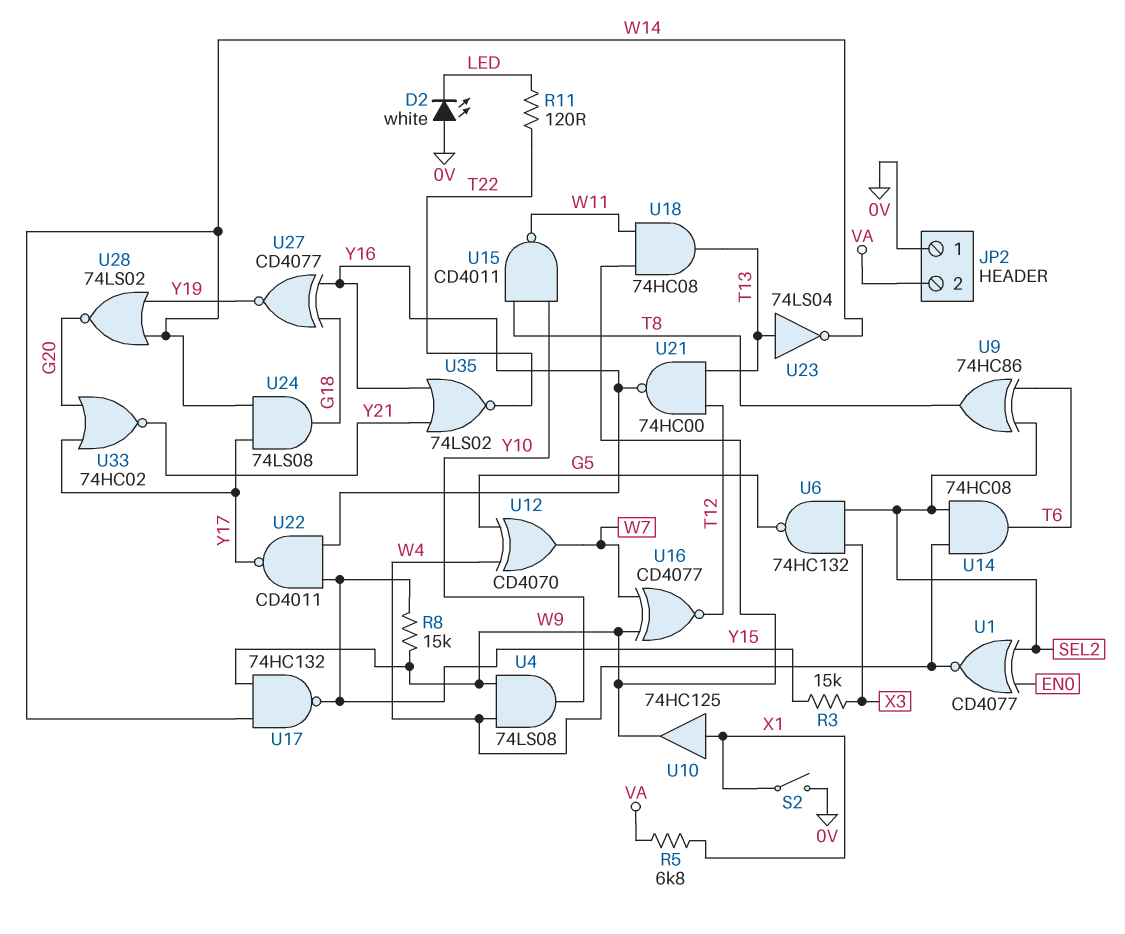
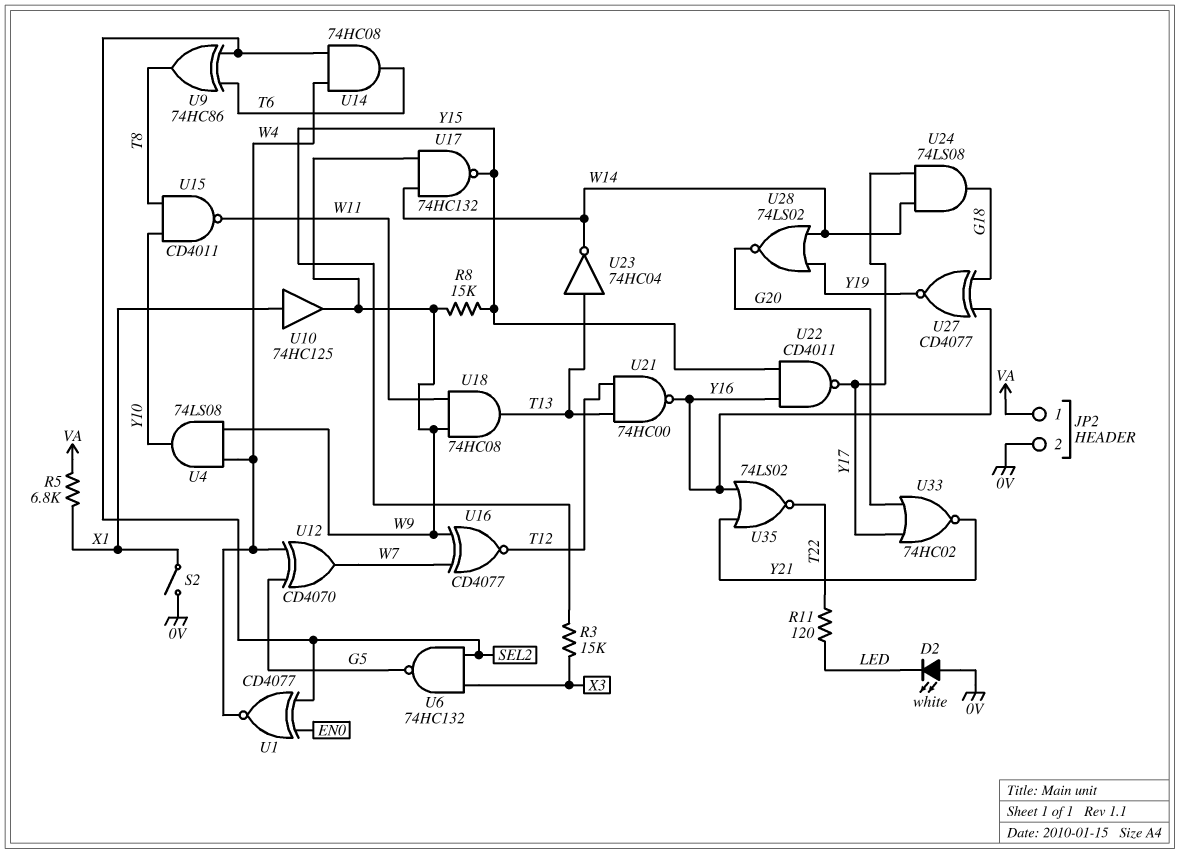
JP2 pin 1: 0V -> VA
JP2 pin 2: VA -> 0V
U23: NOT 74LS04 (in T13, out W14) -> NOT 74HC04 (in T13, out W14)

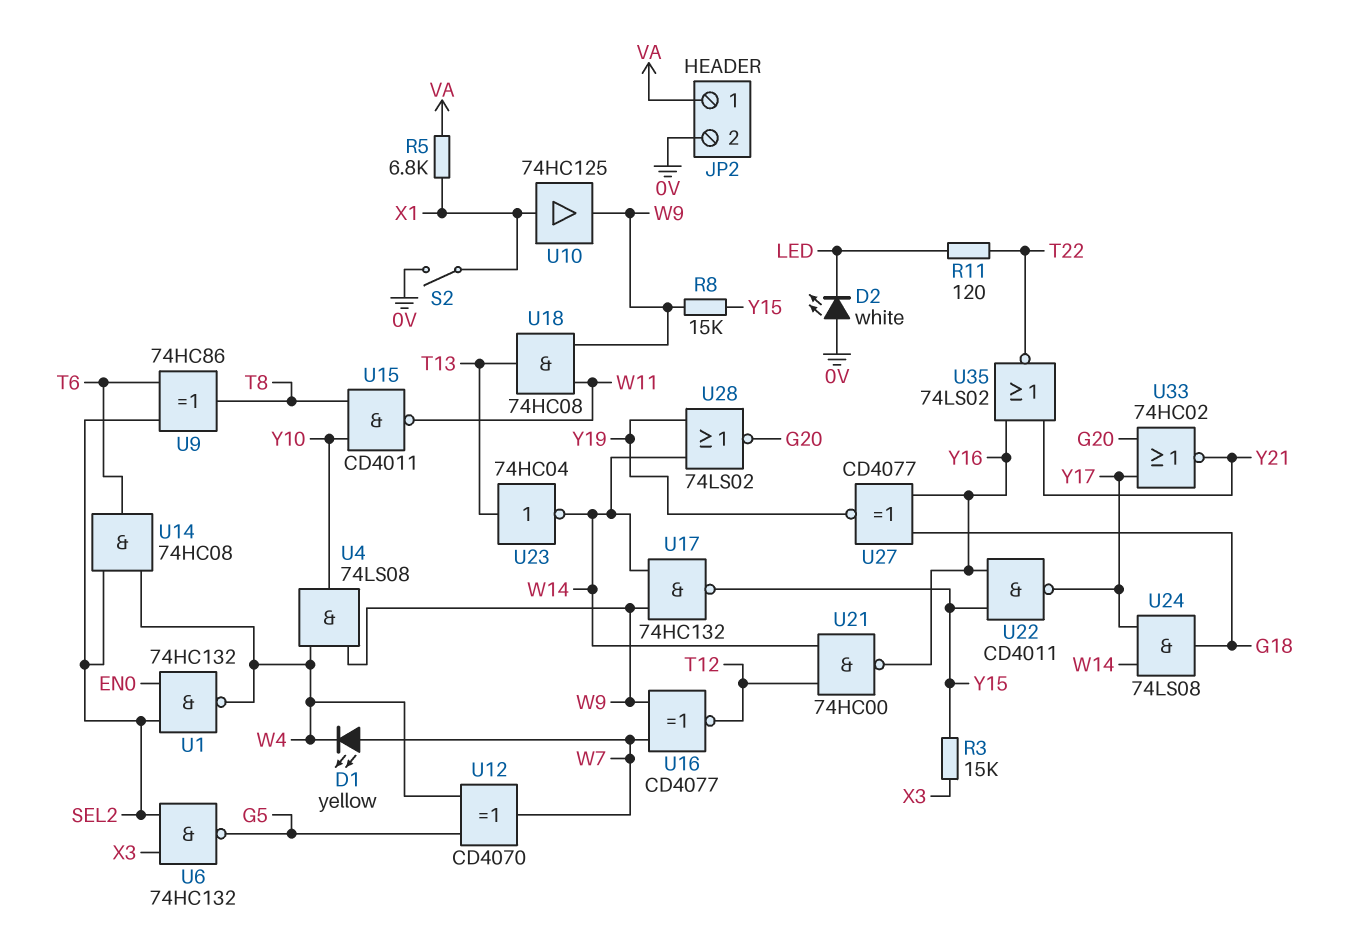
D1: none -> LED yellow (A W7, K W4)
U1: XNOR CD4077 (in EN0, in SEL2, out W4) -> NAND 74HC132 (in EN0, in SEL2, out W4)
U21: NAND 74HC00 (in T12, in T13, out Y16) -> NAND 74HC00 (in T12, in W14, out Y16)

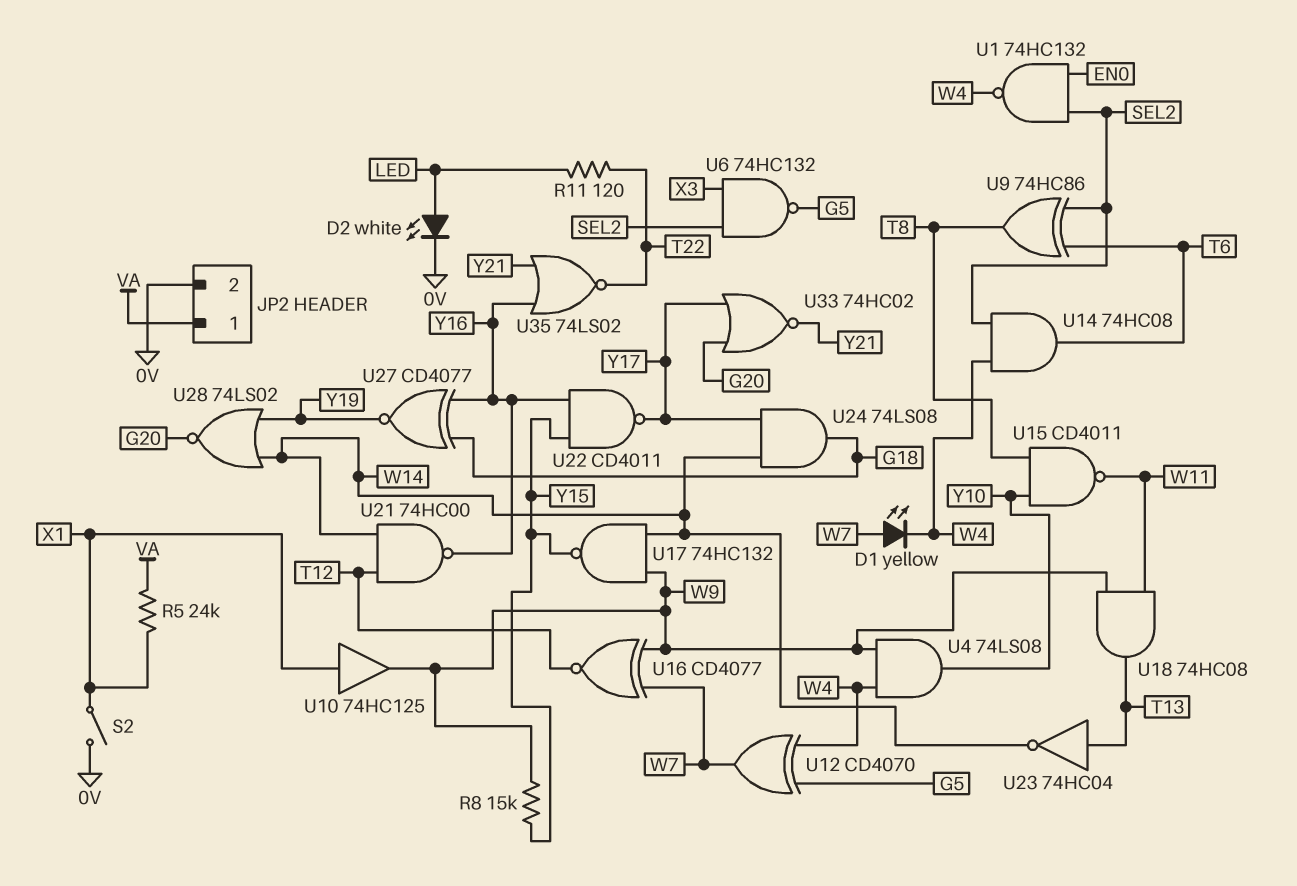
D2: LED white (A 0V, K LED) -> LED white (A LED, K 0V)
R3: 15k (X3, Y15) -> none
R5: 6.8k (VA, X1) -> 24k (VA, X1)

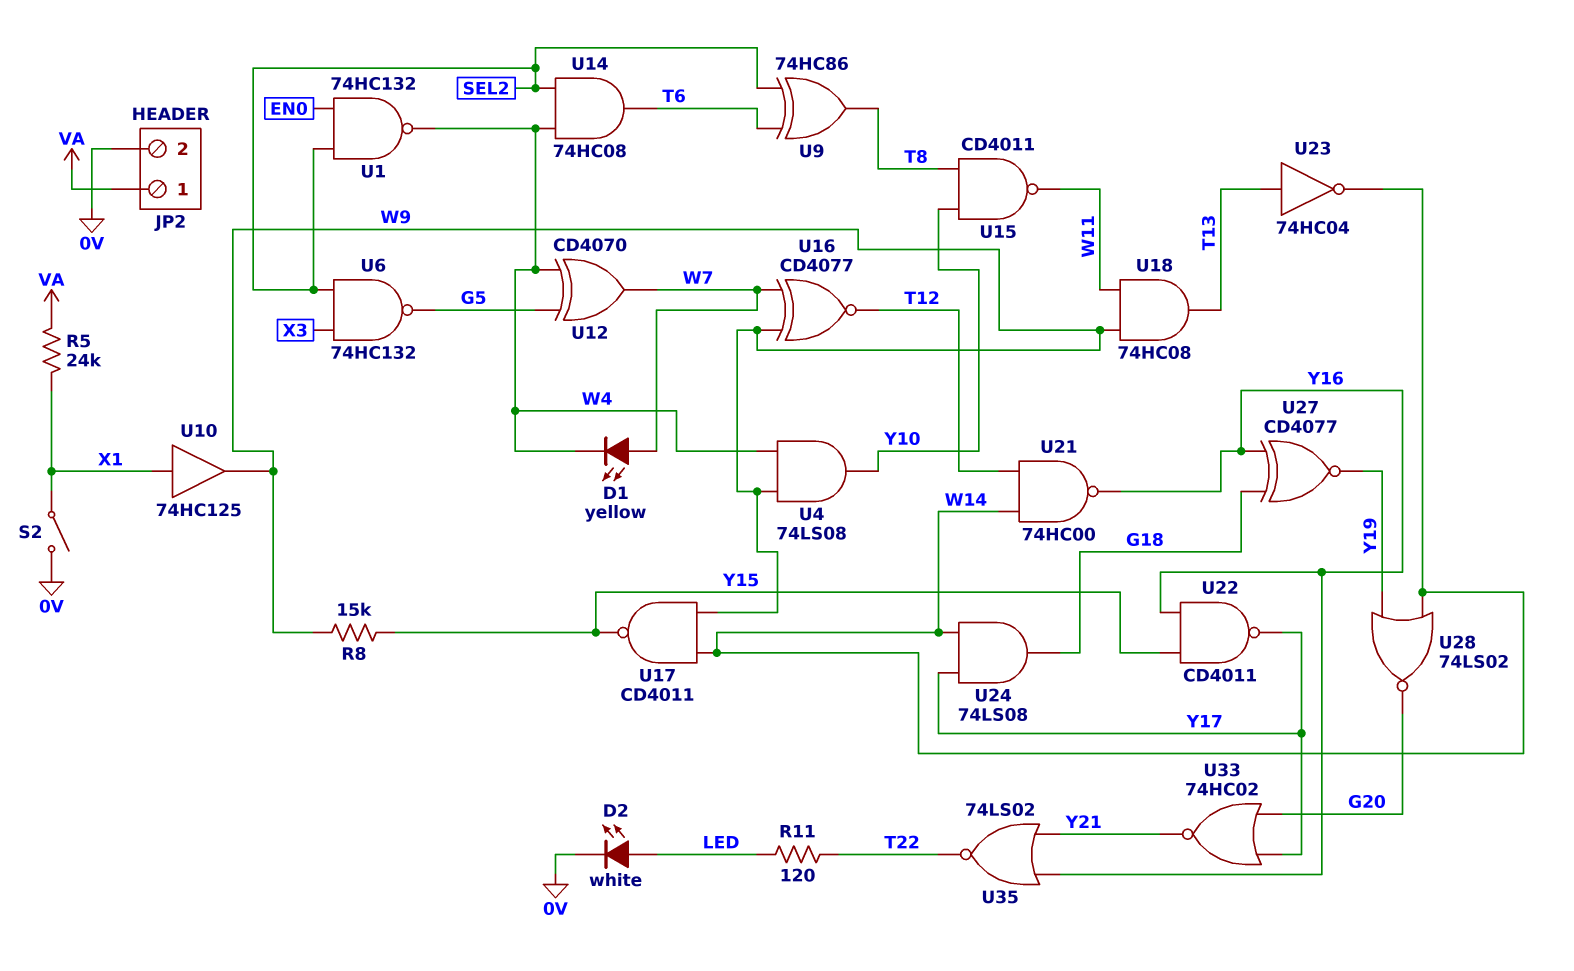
U17: NAND 74HC132 (in W9, in W14, out Y15) -> NAND CD4011 (in W9, in W14, out Y15)

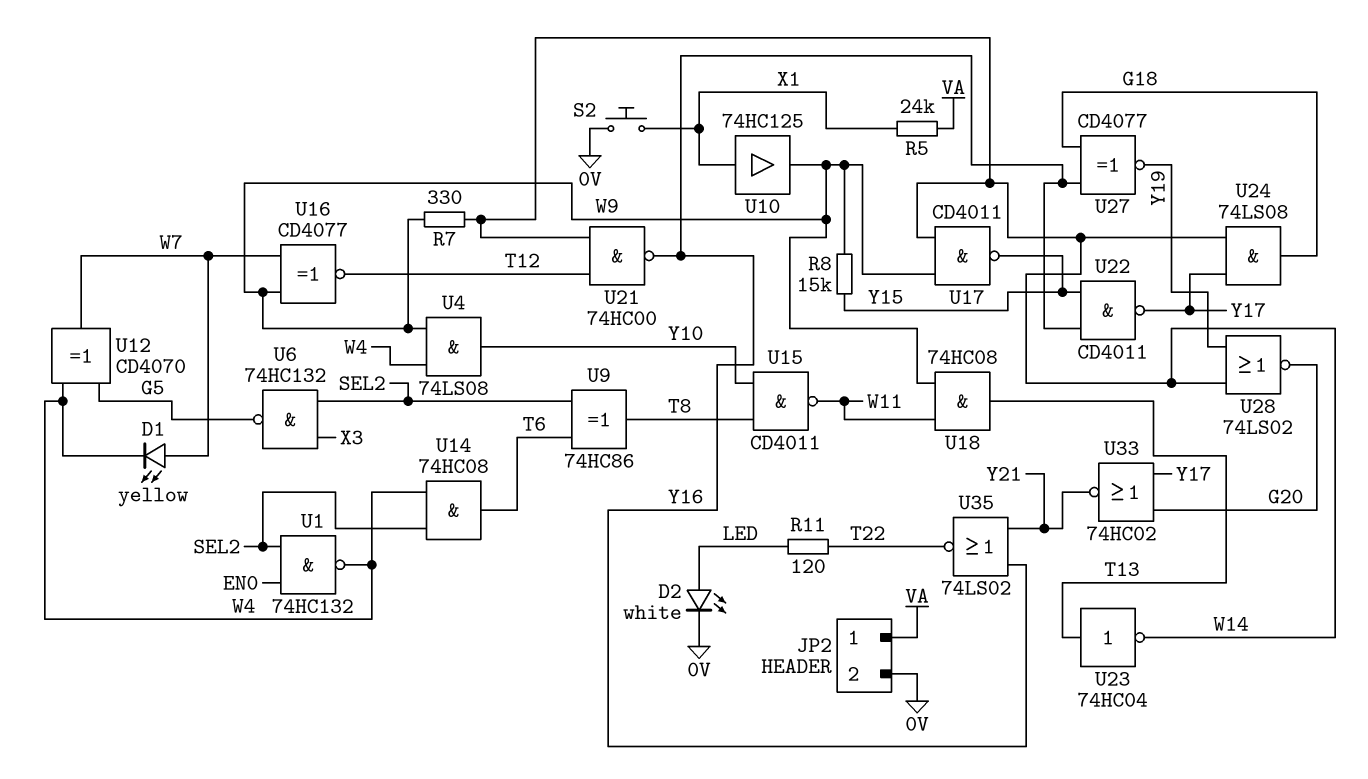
R7: none -> 330 (W9, W14)
S2: switch (0V, X1) -> button (0V, X1)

- **HOW TO COMPLETE THIS TASK**: Write out the records above exactly as they stand, leaving out every picture.

- **THE ANSWER**:
JP2 pin 1: 0V -> VA
JP2 pin 2: VA -> 0V
U23: NOT 74LS04 (in T13, out W14) -> NOT 74HC04 (in T13, out W14)

D1: none -> LED yellow (A W7, K W4)
U1: XNOR CD4077 (in EN0, in SEL2, out W4) -> NAND 74HC132 (in EN0, in SEL2, out W4)
U21: NAND 74HC00 (in T12, in T13, out Y16) -> NAND 74HC00 (in T12, in W14, out Y16)

D2: LED white (A 0V, K LED) -> LED white (A LED, K 0V)
R3: 15k (X3, Y15) -> none
R5: 6.8k (VA, X1) -> 24k (VA, X1)

U17: NAND 74HC132 (in W9, in W14, out Y15) -> NAND CD4011 (in W9, in W14, out Y15)

R7: none -> 330 (W9, W14)
S2: switch (0V, X1) -> button (0V, X1)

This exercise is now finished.